Extracted records:
——

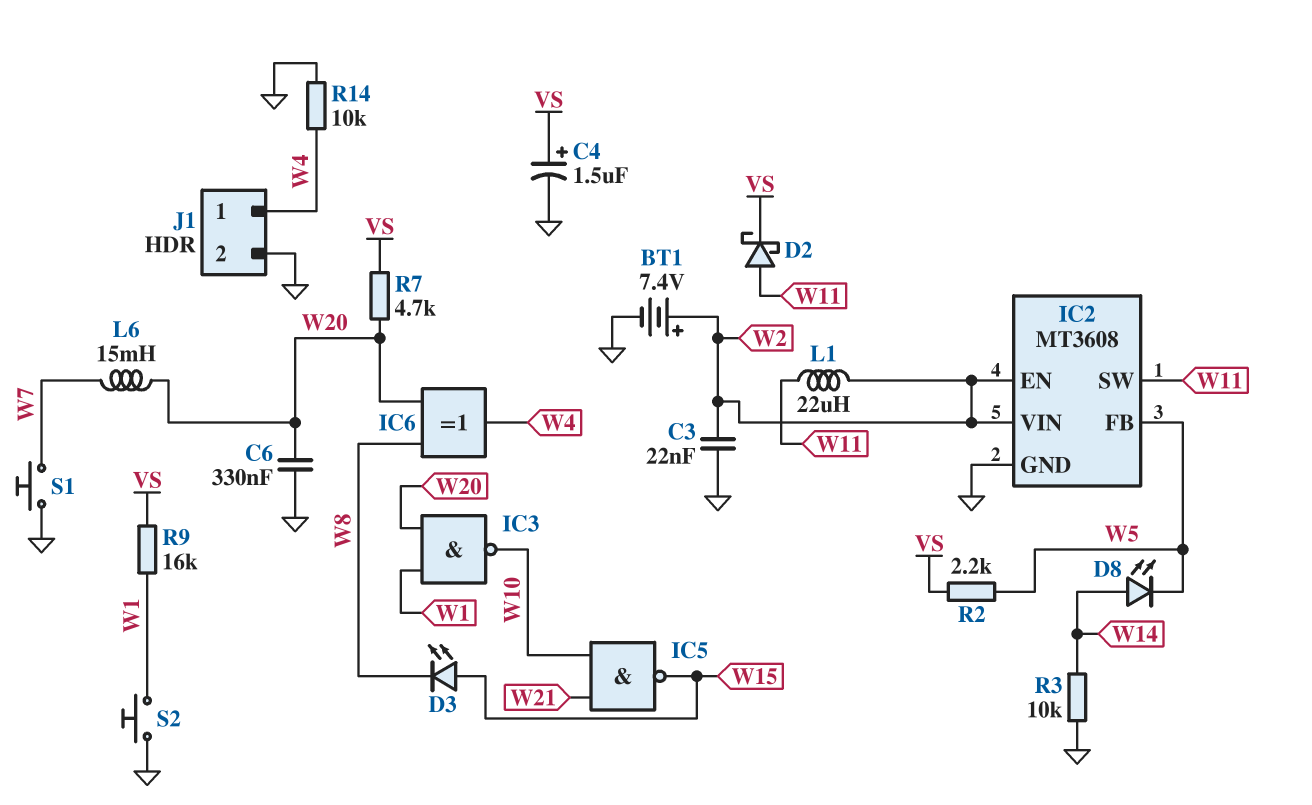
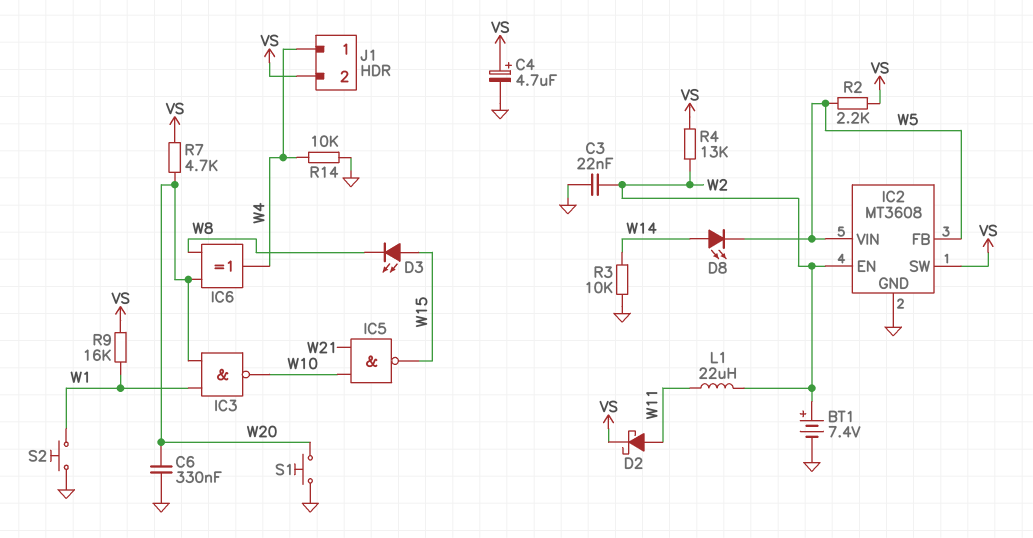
C4: 1.5uF (plus VS, minus GND) -> 4.7uF (plus VS, minus GND)
IC2 pin SW: W11 -> VS
IC2 pin VIN: W2 -> W5
J1 pin 2: GND -> VS
L6: 15mH (W7, W20) -> none
R4: none -> 13k (VS, W2)
S1: button (GND, W7) -> button (GND, W20)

——

_WORK TO BE COMPLETED_:
Each record must be repeated verbatim, and no picture may appear in the copy.

_SOLUTION BELOW_:
C4: 1.5uF (plus VS, minus GND) -> 4.7uF (plus VS, minus GND)
IC2 pin SW: W11 -> VS
IC2 pin VIN: W2 -> W5
J1 pin 2: GND -> VS
L6: 15mH (W7, W20) -> none
R4: none -> 13k (VS, W2)
S1: button (GND, W7) -> button (GND, W20)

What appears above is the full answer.